### TASK STATEMENT
With the images removed, write out every line below exactly.

### PROVIDED DATA
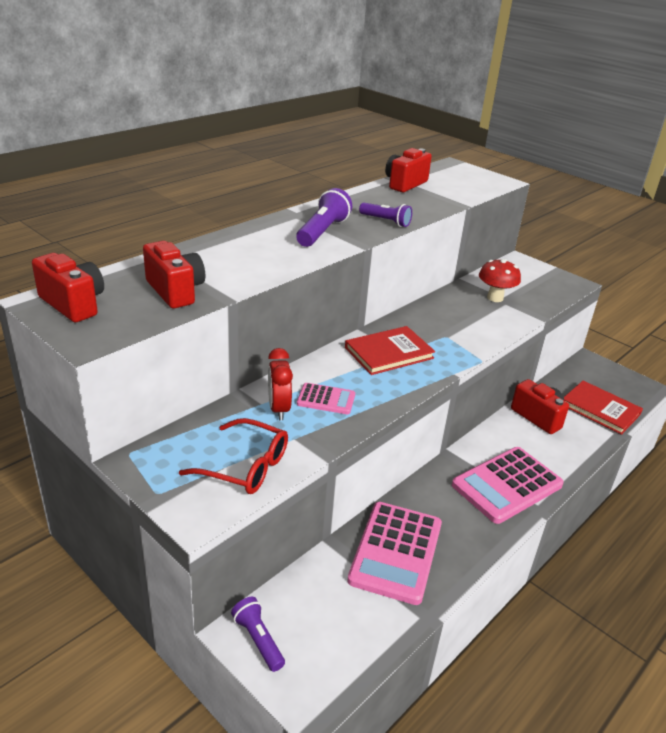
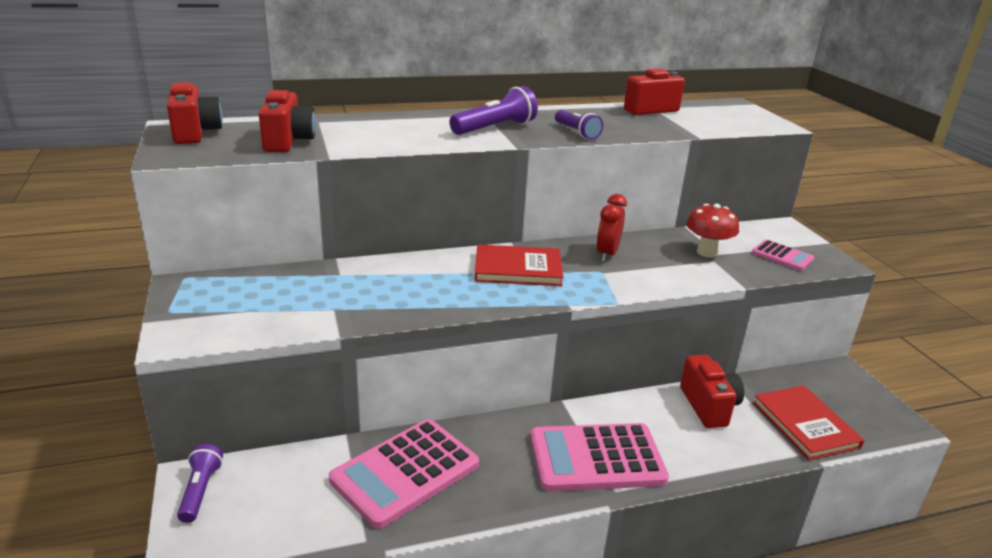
camera: 30 degrees right, 5 degrees down
(245, 467) = (263, 316): red glasses -> none
(279, 409) = (350, 283): red clock -> red clock (607, 254)
(326, 399) = (404, 288): pink calculator -> pink calculator (782, 256)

### WORKED SOLUTION
camera: 30 degrees right, 5 degrees down
(245, 467) = (263, 316): red glasses -> none
(279, 409) = (350, 283): red clock -> red clock (607, 254)
(326, 399) = (404, 288): pink calculator -> pink calculator (782, 256)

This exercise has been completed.